What is needed: Work through the records below, line by line, and say how many lines include "plate", with nothing else.

Data supplied:
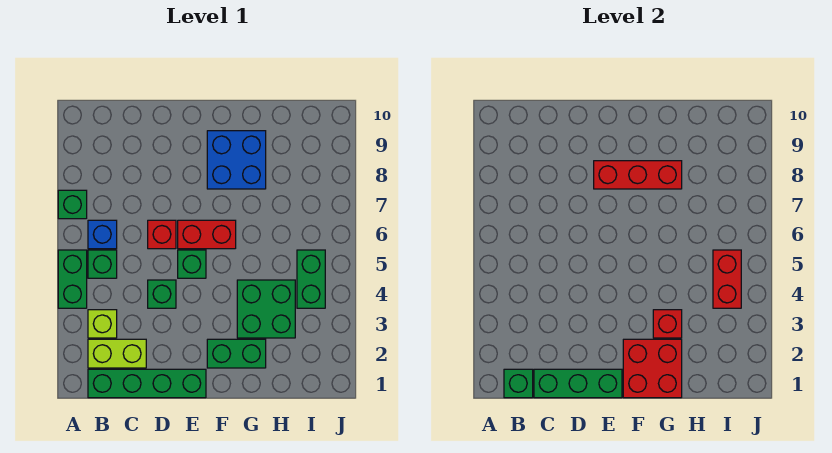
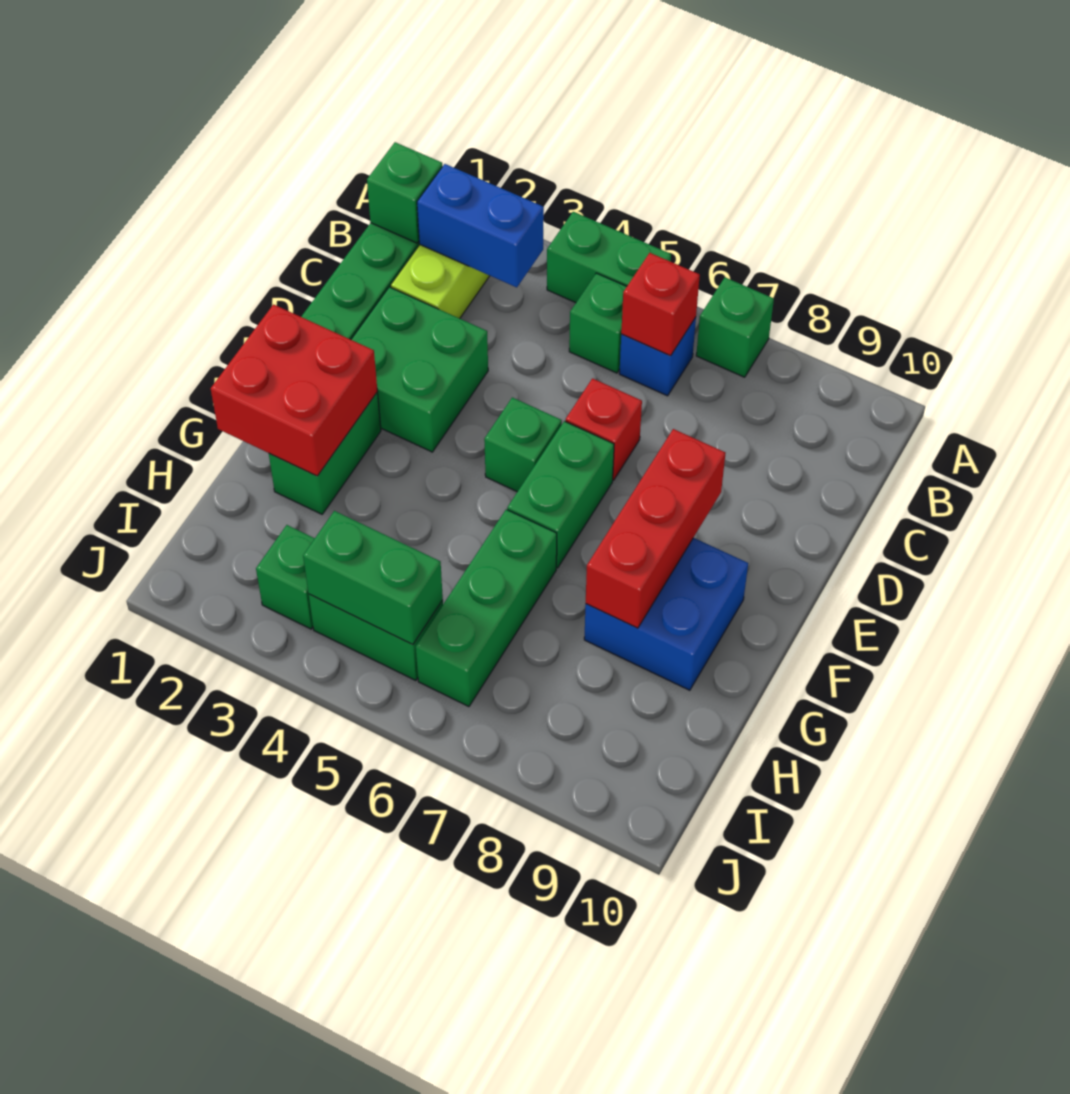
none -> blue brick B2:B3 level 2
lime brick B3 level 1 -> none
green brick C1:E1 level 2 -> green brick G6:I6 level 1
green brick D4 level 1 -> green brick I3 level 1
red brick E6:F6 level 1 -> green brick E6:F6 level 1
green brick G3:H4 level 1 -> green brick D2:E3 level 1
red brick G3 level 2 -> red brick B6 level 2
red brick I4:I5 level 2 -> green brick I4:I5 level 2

==

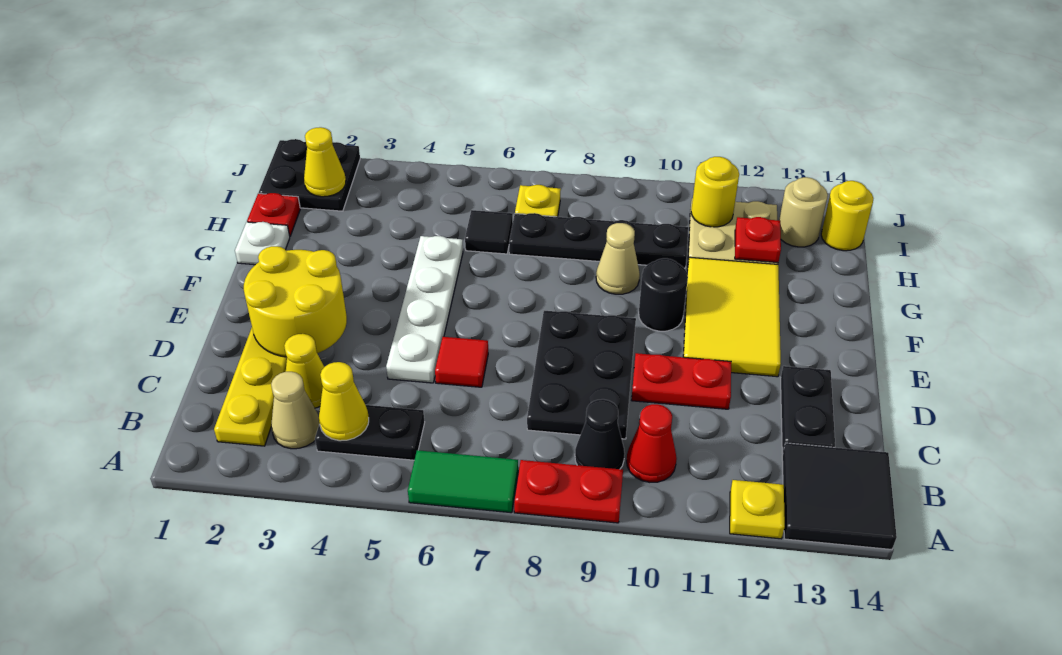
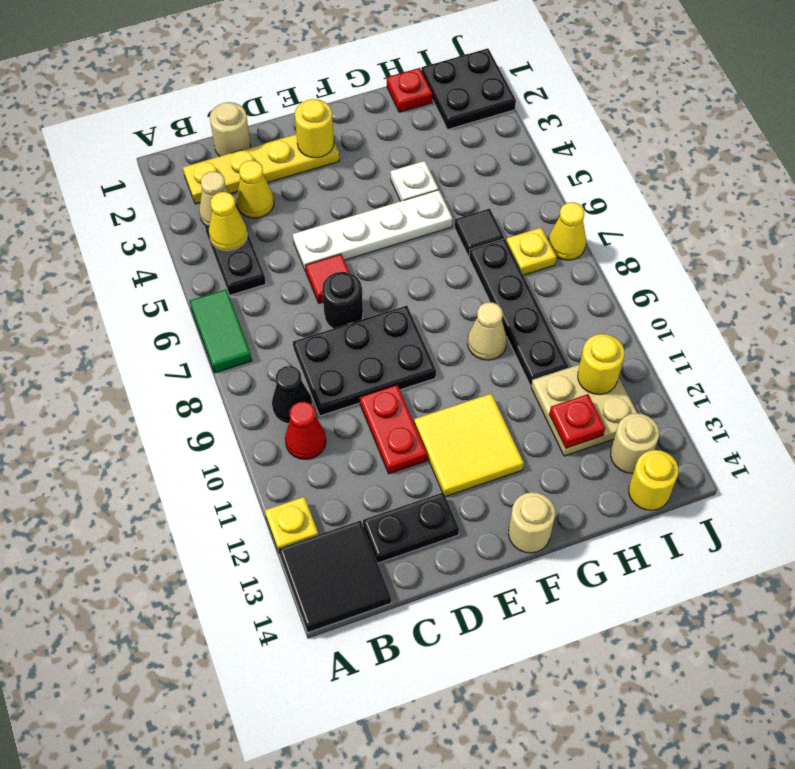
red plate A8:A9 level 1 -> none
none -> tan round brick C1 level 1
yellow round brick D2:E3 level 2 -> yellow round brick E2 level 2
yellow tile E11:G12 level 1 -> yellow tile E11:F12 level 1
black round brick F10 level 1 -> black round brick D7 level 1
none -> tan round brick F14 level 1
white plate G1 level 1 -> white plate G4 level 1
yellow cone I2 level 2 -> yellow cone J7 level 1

Written answer: 2